> Given entries
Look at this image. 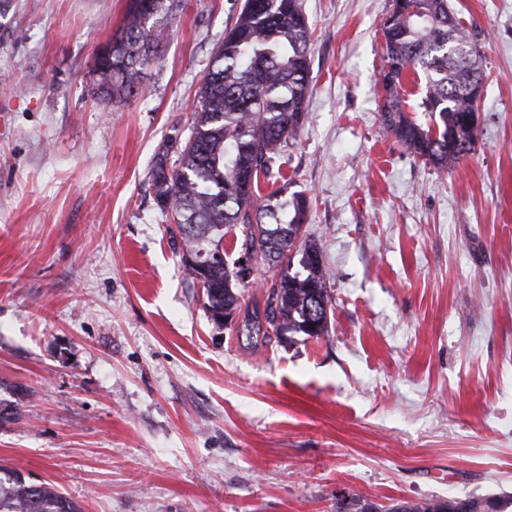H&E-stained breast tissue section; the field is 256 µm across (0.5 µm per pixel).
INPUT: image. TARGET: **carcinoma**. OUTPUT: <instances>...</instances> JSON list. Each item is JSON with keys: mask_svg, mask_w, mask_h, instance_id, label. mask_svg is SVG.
Listing matches in <instances>:
<instances>
[{"mask_svg": "<svg viewBox=\"0 0 512 512\" xmlns=\"http://www.w3.org/2000/svg\"><path fill=\"white\" fill-rule=\"evenodd\" d=\"M407 12L393 0L392 24L383 30L385 92L381 123L406 150L439 170L454 166L475 150L466 117L476 110L470 85L483 80L477 46L482 32L464 27L448 0H419ZM180 0H152V10L129 9L112 55L97 60L99 98L113 110L125 108L143 88L158 62ZM311 31L301 0H245L225 30L197 93L188 140L174 138L158 153L151 189L160 210L176 224L183 242L186 274L201 280L204 308L218 325L241 311L248 281L238 261L214 255L237 227L241 249L275 269L265 307L246 310L243 327L250 339L270 335H329L334 298L328 273L317 260L320 249L305 233L310 199L282 191L259 194L260 179L275 177L273 167L288 141L303 128L312 92ZM424 80V123L401 107L398 87L407 70ZM177 158L169 162V153ZM355 512H489L478 499L402 502L386 510L351 495ZM0 512H81L75 500L48 482L28 483L0 466Z\"/></svg>", "mask_w": 512, "mask_h": 512, "instance_id": "obj_1", "label": "carcinoma"}]
</instances>
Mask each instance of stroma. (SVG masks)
<instances>
[{
	"instance_id": "stroma-1",
	"label": "stroma",
	"mask_w": 512,
	"mask_h": 512,
	"mask_svg": "<svg viewBox=\"0 0 512 512\" xmlns=\"http://www.w3.org/2000/svg\"><path fill=\"white\" fill-rule=\"evenodd\" d=\"M243 2L181 0L119 112L93 69L131 0L0 16V465L83 512L512 499V0H448L485 38L477 144L445 171L381 125L392 0H302L313 89L282 173L334 310L328 338L252 348L150 187Z\"/></svg>"
}]
</instances>
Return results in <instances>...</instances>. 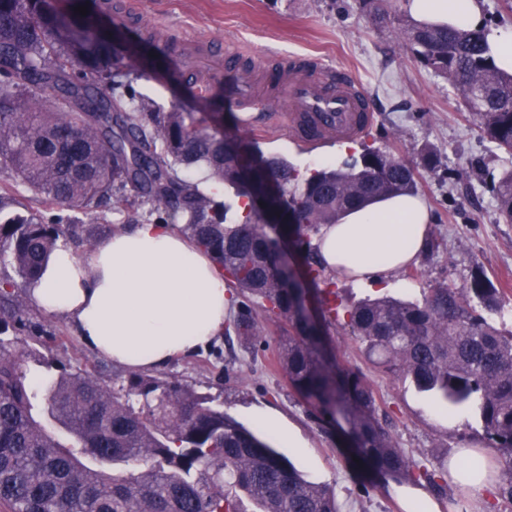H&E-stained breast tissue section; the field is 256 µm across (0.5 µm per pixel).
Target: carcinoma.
Here are the masks:
<instances>
[{
    "label": "carcinoma",
    "instance_id": "carcinoma-1",
    "mask_svg": "<svg viewBox=\"0 0 512 512\" xmlns=\"http://www.w3.org/2000/svg\"><path fill=\"white\" fill-rule=\"evenodd\" d=\"M48 0H0V506L6 512H340L332 490L313 483L267 441L214 400L177 379L132 372L115 389L96 368L61 373L44 389L30 382L24 297L60 238L91 250L81 216L105 224L132 206H149L177 224L243 296L233 317L241 340L260 335L258 316L284 321L278 359L292 389L321 419L348 427L360 465L401 483L441 493L448 465L410 461L378 417L372 384L358 367L320 354L322 331L300 313L299 288L280 274L279 241L306 250V270L326 327L339 311L318 287L325 271L313 244L320 227L370 200L417 191L413 165L366 148L340 168L302 175L252 143L214 134L190 112H150L119 80L136 48L103 37L92 18ZM413 57L442 76L475 115L482 133L512 154V74L488 55L481 30L412 23ZM273 180L268 224L243 167ZM234 190L226 202L187 176ZM27 193L28 204L16 194ZM497 214L512 224V167L492 178ZM501 292L482 275L470 285L439 284L423 302L389 297L349 306L345 324L378 372L402 374L448 409L473 410L489 447L512 464V334L492 315ZM43 399L56 438L33 415ZM136 461L137 473L126 470Z\"/></svg>",
    "mask_w": 512,
    "mask_h": 512
}]
</instances>
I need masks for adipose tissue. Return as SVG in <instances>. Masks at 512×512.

> Given task
Return exactly, and only, the line containing "Target: carcinoma." and every line after it through the end of the material.

> The result
Target: carcinoma.
Here are the masks:
<instances>
[{
    "label": "carcinoma",
    "instance_id": "carcinoma-1",
    "mask_svg": "<svg viewBox=\"0 0 512 512\" xmlns=\"http://www.w3.org/2000/svg\"><path fill=\"white\" fill-rule=\"evenodd\" d=\"M48 0H0V506L6 512H340L332 490L313 483L267 441L214 400L177 379L132 372L115 389L96 368L61 373L44 389L30 382L24 297L60 238L91 250L81 216L105 224L132 206H149L177 224L243 296L233 317L241 340L260 335L258 316L284 321L278 359L292 389L321 419L348 427L360 465L401 483L441 493L448 465L410 461L378 417L372 384L358 367L320 354L322 331L300 313L299 288L280 274L279 241L306 250V270L326 327L339 311L318 287L325 271L313 244L320 227L370 200L417 191L413 165L366 148L340 168L302 175L252 143L214 134L190 112H150L119 80L136 48L103 37L92 18ZM413 57L442 76L475 115L482 133L512 154V74L488 55L481 30L412 23ZM273 180L268 224L243 167ZM234 190L226 202L187 176ZM27 193L28 204L16 194ZM497 214L512 224V167L492 178ZM501 292L482 275L470 285L439 284L423 302L389 297L349 306L345 324L378 372L402 374L448 409L473 410L489 447L512 464V334L492 315ZM43 399L56 438L33 415ZM136 461L137 473L126 470Z\"/></svg>",
    "mask_w": 512,
    "mask_h": 512
}]
</instances>
I need masks for adipose tissue. Return as SVG in <instances>. Masks at 512×512.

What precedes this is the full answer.